Work instruction:
Print out each record below, unaltered and complete, without its images.

+--

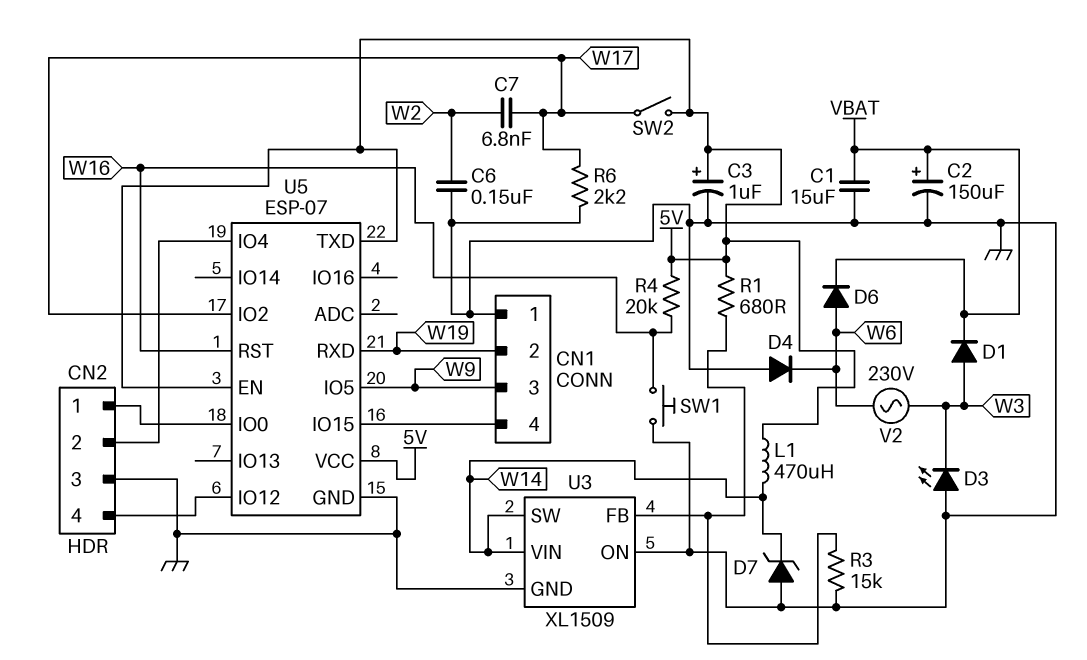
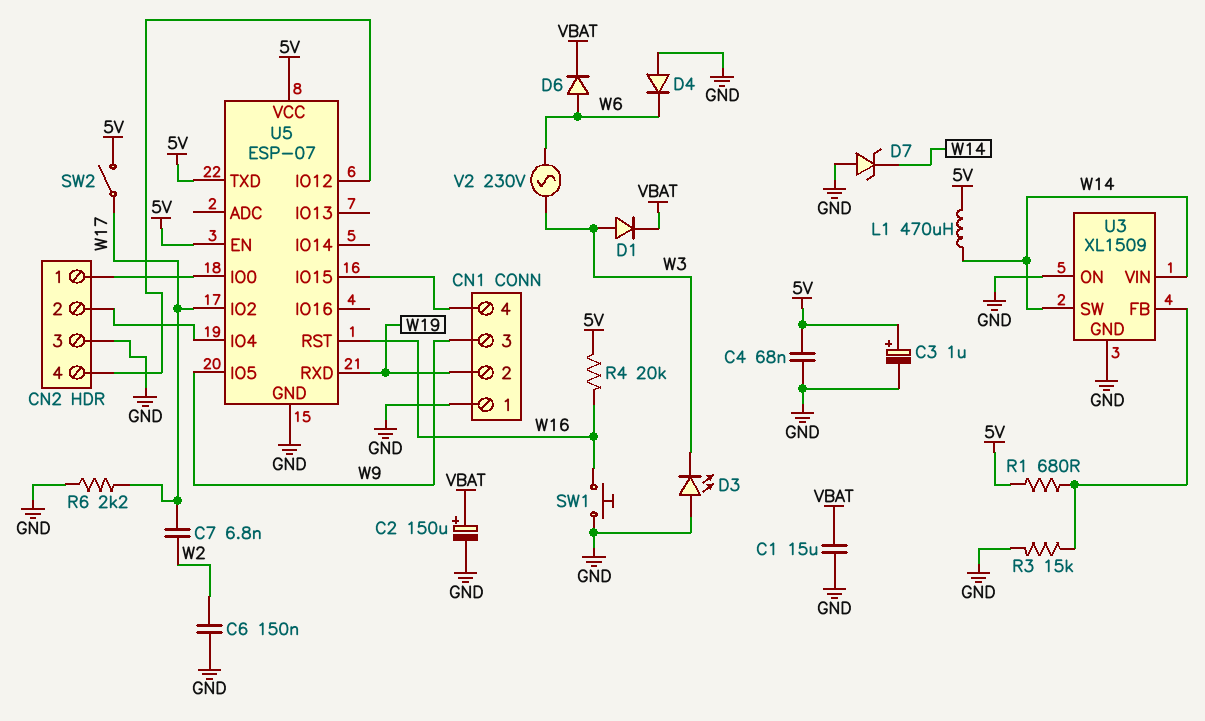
C4: none -> 68nF (5V, GND)

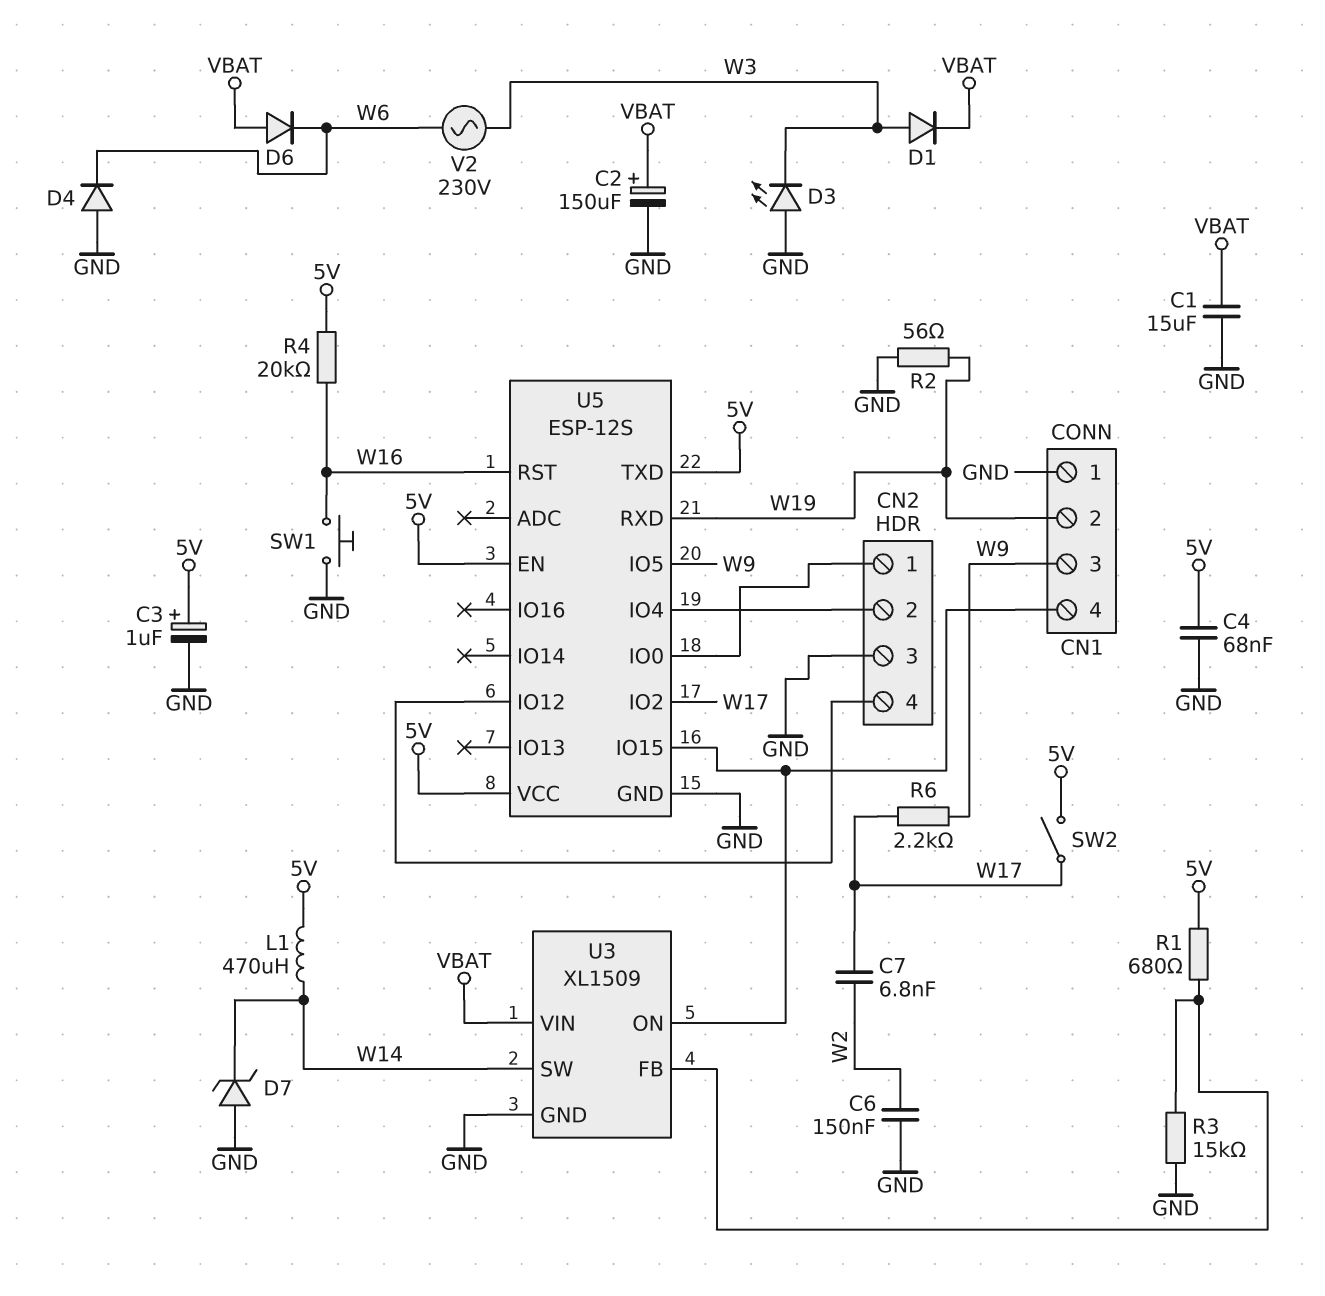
D6: diode (A W6, K VBAT) -> diode (A VBAT, K W6)
R2: none -> 56 (GND, W19)
R6: 2.2k (GND, W17) -> 2.2k (W9, W17)
U3 pin ON: GND -> CN1/4
U3 pin VIN: W14 -> VBAT
U5: ESP-07 -> ESP-12S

+--

Exercise result:
C4: none -> 68nF (5V, GND)

D6: diode (A W6, K VBAT) -> diode (A VBAT, K W6)
R2: none -> 56 (GND, W19)
R6: 2.2k (GND, W17) -> 2.2k (W9, W17)
U3 pin ON: GND -> CN1/4
U3 pin VIN: W14 -> VBAT
U5: ESP-07 -> ESP-12S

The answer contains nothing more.